[Version difference data]
########################################
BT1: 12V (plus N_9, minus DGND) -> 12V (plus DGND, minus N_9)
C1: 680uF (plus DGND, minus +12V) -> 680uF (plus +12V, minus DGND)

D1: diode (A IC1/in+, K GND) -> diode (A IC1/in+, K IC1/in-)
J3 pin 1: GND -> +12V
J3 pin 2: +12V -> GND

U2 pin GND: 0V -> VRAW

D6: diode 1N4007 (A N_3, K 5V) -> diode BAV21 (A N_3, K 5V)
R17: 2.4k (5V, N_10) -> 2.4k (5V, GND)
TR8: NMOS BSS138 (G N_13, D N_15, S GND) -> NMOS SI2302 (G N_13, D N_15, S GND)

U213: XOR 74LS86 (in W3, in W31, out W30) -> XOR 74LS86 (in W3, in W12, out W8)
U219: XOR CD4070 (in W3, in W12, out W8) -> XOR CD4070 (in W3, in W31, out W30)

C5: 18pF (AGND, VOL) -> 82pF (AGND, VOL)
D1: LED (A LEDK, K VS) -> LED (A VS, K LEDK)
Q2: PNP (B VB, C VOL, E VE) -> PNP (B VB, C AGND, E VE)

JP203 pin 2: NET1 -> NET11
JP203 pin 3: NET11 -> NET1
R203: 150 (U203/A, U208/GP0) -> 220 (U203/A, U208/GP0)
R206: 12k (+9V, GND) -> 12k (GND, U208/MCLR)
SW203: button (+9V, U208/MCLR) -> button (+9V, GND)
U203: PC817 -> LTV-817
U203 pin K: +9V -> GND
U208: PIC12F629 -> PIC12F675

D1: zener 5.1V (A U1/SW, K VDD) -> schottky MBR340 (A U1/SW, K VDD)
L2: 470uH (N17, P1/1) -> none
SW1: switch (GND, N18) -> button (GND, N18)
########################################
**WHAT YOU HAVE TO DO**:
Give back the records word for word. Start at the first line, end at the line containing "U2 pin GND: 0V -> VRAW", and include both.

**ANSWER SECTION**:
BT1: 12V (plus N_9, minus DGND) -> 12V (plus DGND, minus N_9)
C1: 680uF (plus DGND, minus +12V) -> 680uF (plus +12V, minus DGND)

D1: diode (A IC1/in+, K GND) -> diode (A IC1/in+, K IC1/in-)
J3 pin 1: GND -> +12V
J3 pin 2: +12V -> GND

U2 pin GND: 0V -> VRAW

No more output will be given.